── EXERCISE INPUTS ──
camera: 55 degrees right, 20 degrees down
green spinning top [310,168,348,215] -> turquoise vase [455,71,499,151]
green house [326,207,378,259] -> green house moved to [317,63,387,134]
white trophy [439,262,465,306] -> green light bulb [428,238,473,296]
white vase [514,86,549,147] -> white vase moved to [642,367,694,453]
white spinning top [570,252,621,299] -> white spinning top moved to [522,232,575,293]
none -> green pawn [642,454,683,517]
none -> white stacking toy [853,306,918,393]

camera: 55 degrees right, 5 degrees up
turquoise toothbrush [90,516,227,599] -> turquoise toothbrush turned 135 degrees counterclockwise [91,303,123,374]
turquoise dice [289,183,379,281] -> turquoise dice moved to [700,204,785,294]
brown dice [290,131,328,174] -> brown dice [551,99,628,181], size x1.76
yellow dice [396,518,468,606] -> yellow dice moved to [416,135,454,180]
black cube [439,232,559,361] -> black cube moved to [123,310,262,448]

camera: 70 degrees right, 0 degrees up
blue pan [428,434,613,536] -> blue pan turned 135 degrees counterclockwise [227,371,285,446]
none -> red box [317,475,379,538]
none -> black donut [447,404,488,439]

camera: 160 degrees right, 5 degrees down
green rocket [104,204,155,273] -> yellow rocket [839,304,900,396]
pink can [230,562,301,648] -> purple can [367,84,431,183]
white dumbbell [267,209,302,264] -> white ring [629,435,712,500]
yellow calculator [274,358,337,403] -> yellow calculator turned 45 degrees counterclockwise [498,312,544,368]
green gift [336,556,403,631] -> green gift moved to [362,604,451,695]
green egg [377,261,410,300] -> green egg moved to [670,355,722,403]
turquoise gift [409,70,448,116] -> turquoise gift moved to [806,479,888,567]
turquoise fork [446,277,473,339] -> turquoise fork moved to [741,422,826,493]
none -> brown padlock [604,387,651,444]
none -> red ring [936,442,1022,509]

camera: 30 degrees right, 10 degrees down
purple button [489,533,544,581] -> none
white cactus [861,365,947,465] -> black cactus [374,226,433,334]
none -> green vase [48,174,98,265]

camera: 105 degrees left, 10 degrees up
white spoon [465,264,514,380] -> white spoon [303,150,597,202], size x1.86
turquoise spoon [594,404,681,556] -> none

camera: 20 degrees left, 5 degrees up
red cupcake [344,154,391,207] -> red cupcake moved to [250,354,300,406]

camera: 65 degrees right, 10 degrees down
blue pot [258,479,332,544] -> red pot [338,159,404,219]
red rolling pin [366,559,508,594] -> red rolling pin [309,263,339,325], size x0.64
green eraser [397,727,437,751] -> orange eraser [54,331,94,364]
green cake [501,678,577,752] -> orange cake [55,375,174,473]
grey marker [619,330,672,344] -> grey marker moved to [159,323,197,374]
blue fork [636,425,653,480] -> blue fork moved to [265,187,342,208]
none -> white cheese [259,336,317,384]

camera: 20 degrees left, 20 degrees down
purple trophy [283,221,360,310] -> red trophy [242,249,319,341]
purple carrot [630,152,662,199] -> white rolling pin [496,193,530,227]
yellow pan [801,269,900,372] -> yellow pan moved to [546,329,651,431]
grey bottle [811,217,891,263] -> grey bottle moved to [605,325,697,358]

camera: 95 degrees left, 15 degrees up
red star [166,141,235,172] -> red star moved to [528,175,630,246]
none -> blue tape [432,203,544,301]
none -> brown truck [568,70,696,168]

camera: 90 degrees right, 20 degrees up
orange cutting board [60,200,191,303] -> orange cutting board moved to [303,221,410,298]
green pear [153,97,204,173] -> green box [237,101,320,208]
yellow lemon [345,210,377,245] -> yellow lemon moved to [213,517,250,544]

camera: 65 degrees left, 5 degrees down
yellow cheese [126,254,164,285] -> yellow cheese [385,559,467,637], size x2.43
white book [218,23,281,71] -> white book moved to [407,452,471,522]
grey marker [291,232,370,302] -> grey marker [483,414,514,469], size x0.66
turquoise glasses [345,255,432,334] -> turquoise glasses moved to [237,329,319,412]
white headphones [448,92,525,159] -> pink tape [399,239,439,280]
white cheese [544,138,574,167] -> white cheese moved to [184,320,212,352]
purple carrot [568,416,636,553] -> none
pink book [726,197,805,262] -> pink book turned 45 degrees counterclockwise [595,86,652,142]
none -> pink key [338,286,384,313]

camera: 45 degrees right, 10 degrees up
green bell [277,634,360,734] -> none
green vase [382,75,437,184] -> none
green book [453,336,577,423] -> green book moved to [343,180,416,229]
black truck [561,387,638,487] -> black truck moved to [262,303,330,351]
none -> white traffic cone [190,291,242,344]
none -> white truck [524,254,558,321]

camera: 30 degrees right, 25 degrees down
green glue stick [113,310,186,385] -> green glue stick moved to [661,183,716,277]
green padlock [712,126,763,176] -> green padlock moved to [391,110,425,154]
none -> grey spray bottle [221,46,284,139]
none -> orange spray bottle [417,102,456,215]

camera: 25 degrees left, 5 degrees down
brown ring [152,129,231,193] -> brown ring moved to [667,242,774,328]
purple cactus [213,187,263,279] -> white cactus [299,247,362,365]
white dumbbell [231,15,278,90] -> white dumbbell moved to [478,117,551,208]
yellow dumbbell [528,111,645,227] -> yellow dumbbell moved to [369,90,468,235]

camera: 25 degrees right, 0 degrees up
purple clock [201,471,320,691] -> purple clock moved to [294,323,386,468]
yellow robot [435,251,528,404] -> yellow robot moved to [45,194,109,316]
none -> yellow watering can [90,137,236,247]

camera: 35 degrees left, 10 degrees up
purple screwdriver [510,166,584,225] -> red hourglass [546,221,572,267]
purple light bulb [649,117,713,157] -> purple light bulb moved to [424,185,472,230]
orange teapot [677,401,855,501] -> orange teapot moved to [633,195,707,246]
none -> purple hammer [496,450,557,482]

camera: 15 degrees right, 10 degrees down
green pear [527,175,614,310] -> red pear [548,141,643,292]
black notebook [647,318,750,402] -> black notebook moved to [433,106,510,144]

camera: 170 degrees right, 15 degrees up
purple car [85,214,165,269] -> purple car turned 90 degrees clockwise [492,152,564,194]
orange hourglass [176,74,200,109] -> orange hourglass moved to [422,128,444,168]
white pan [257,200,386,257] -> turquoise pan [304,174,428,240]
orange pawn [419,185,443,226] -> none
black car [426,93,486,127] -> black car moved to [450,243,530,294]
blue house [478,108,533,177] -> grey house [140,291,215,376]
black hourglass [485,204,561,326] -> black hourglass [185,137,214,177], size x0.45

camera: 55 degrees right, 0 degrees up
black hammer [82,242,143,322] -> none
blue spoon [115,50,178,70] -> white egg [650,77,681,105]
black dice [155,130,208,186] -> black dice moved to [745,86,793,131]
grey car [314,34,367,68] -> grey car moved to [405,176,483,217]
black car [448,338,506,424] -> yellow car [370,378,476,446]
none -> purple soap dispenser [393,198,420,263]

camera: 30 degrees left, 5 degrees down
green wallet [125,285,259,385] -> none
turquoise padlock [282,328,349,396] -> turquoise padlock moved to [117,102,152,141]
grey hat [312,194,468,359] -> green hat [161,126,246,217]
───
## EXERCISE DESCRIPTION
Please return only the lines above, starting at the line that has "red star [166,141,235,172]" and ending at the line that has "purple carrot [568,416,636,553] -> none", keeping both and leaving each one unchanged.

## WRITTEN RESPONSE
red star [166,141,235,172] -> red star moved to [528,175,630,246]
none -> blue tape [432,203,544,301]
none -> brown truck [568,70,696,168]

camera: 90 degrees right, 20 degrees up
orange cutting board [60,200,191,303] -> orange cutting board moved to [303,221,410,298]
green pear [153,97,204,173] -> green box [237,101,320,208]
yellow lemon [345,210,377,245] -> yellow lemon moved to [213,517,250,544]

camera: 65 degrees left, 5 degrees down
yellow cheese [126,254,164,285] -> yellow cheese [385,559,467,637], size x2.43
white book [218,23,281,71] -> white book moved to [407,452,471,522]
grey marker [291,232,370,302] -> grey marker [483,414,514,469], size x0.66
turquoise glasses [345,255,432,334] -> turquoise glasses moved to [237,329,319,412]
white headphones [448,92,525,159] -> pink tape [399,239,439,280]
white cheese [544,138,574,167] -> white cheese moved to [184,320,212,352]
purple carrot [568,416,636,553] -> none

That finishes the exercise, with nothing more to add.